*Problem requirements*
Repeat exactly the lines of the entries below from the one with "S3: button (+9V, W7) -> button (GND, W7)" through the one with "U26: OR 74HC32", both ends included, and nothing else.

*Dataset excerpts*

--- START ---

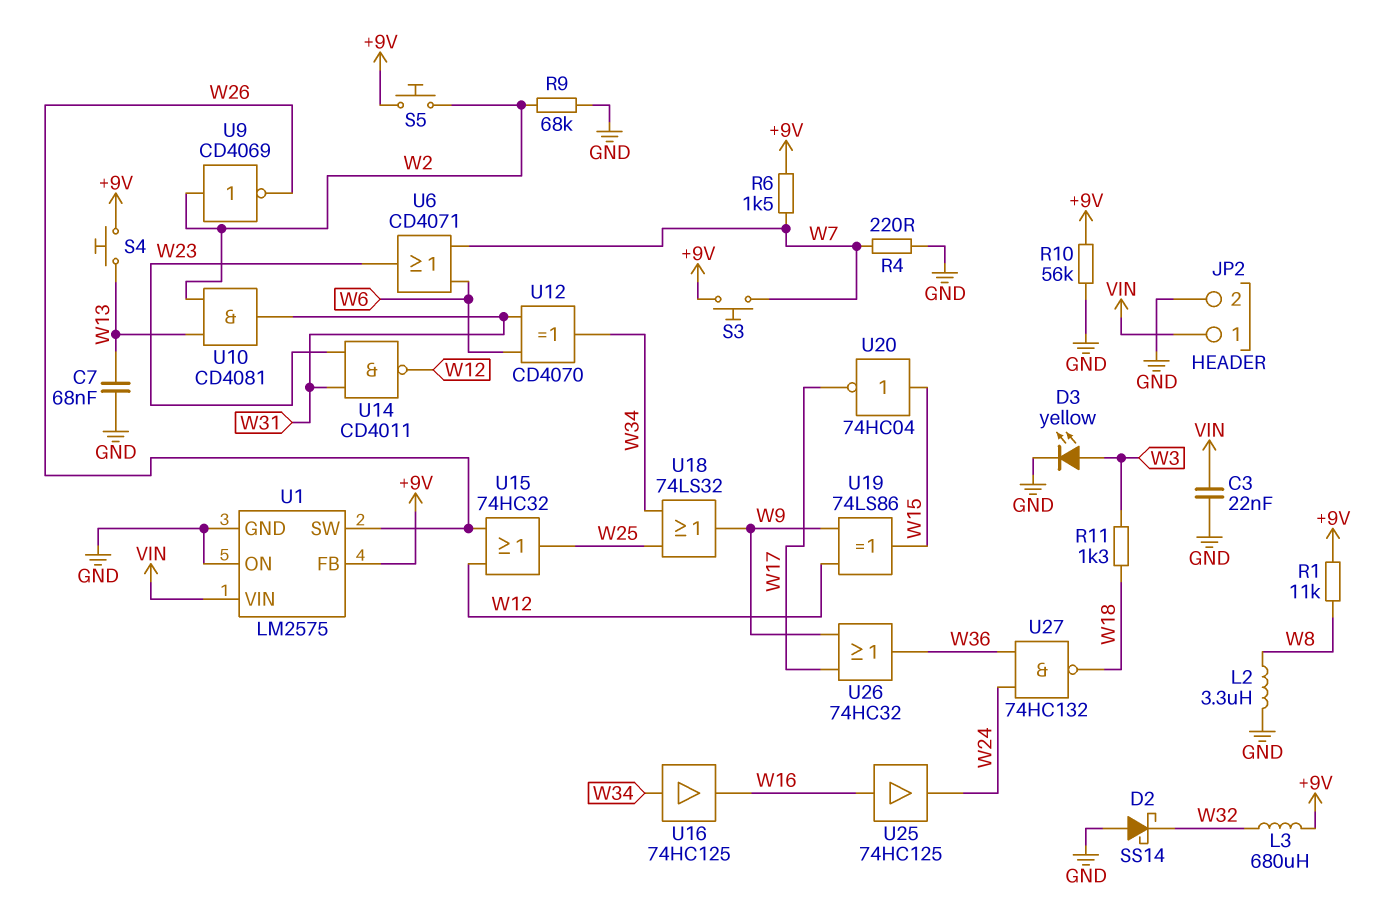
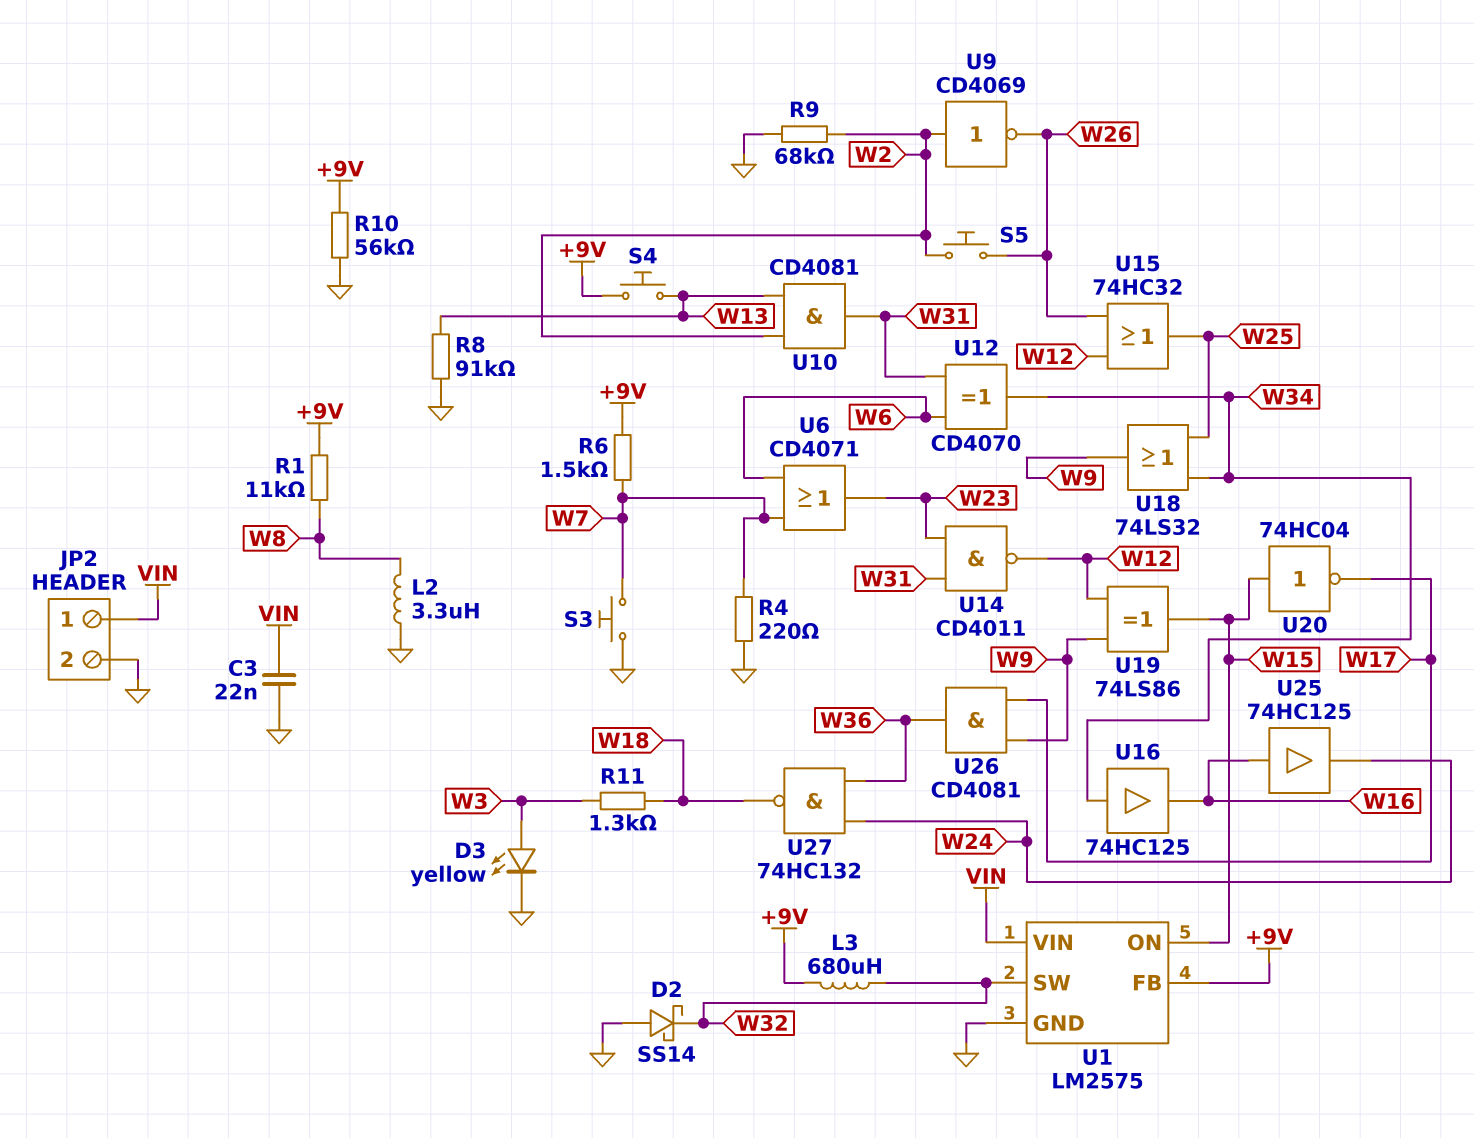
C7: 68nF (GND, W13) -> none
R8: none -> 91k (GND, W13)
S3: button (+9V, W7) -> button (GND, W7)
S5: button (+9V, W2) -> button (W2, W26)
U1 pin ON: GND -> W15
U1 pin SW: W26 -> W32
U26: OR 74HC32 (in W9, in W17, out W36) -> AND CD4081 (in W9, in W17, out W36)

--- END ---
--- START ---

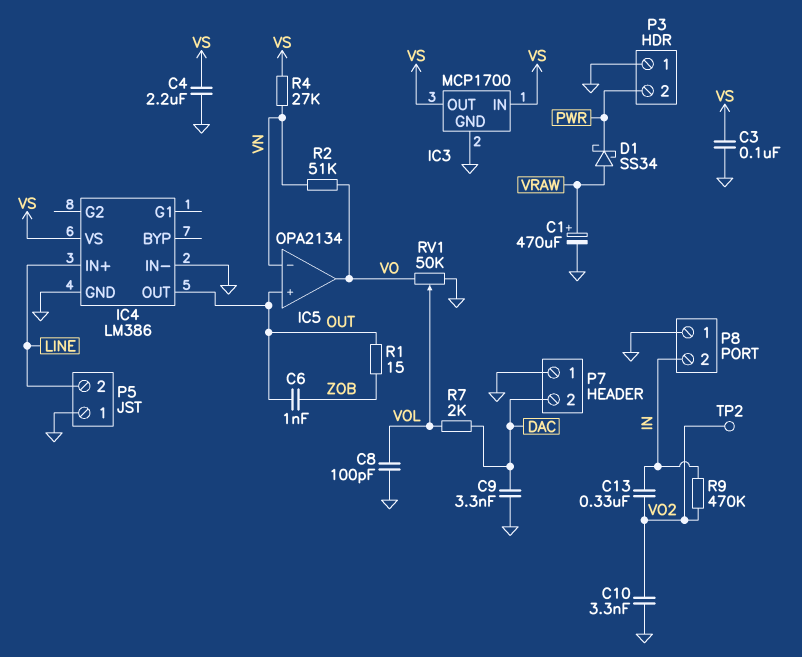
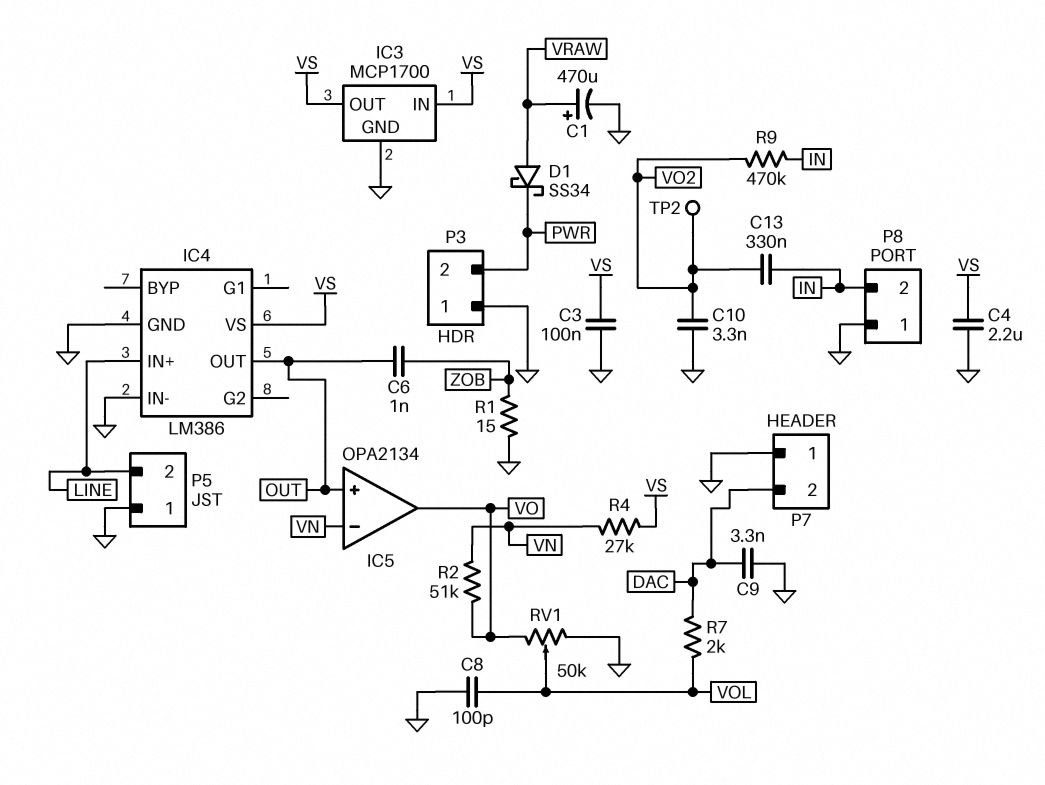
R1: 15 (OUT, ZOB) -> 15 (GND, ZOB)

--- END ---
--- START ---

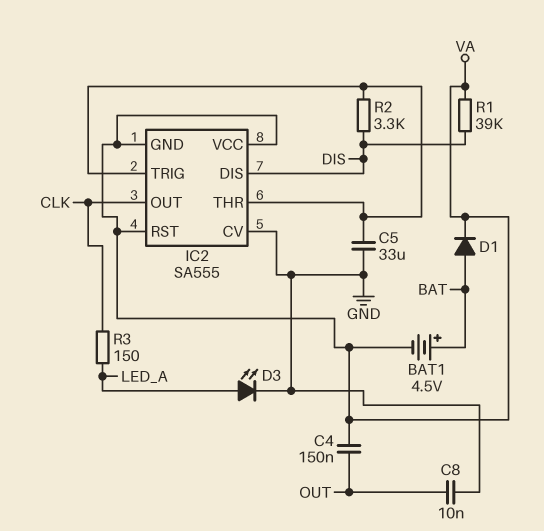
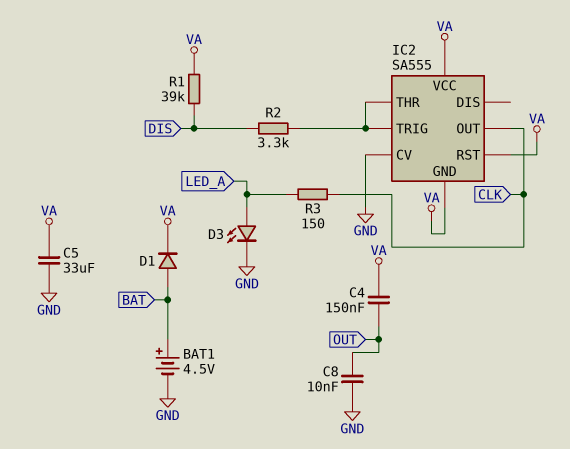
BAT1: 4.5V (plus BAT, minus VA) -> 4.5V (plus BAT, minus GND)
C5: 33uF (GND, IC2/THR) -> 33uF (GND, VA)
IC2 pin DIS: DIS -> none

--- END ---

*Solution to this problem*
S3: button (+9V, W7) -> button (GND, W7)
S5: button (+9V, W2) -> button (W2, W26)
U1 pin ON: GND -> W15
U1 pin SW: W26 -> W32
U26: OR 74HC32 (in W9, in W17, out W36) -> AND CD4081 (in W9, in W17, out W36)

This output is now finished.